* [GOAL OF THE EXERCISE]: Every record below is to be reproduced exactly.

* [RECORDS SHOWN]:
..............................

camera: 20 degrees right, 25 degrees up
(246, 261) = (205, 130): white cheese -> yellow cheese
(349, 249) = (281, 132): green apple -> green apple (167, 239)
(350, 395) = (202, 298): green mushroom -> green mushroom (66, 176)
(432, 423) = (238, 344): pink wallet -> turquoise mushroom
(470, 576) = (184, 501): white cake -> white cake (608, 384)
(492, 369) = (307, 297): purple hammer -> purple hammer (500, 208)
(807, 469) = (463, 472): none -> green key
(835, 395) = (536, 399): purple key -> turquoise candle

..............................

* [RESULT OF THIS EXERCISE]:
camera: 20 degrees right, 25 degrees up
(246, 261) = (205, 130): white cheese -> yellow cheese
(349, 249) = (281, 132): green apple -> green apple (167, 239)
(350, 395) = (202, 298): green mushroom -> green mushroom (66, 176)
(432, 423) = (238, 344): pink wallet -> turquoise mushroom
(470, 576) = (184, 501): white cake -> white cake (608, 384)
(492, 369) = (307, 297): purple hammer -> purple hammer (500, 208)
(807, 469) = (463, 472): none -> green key
(835, 395) = (536, 399): purple key -> turquoise candle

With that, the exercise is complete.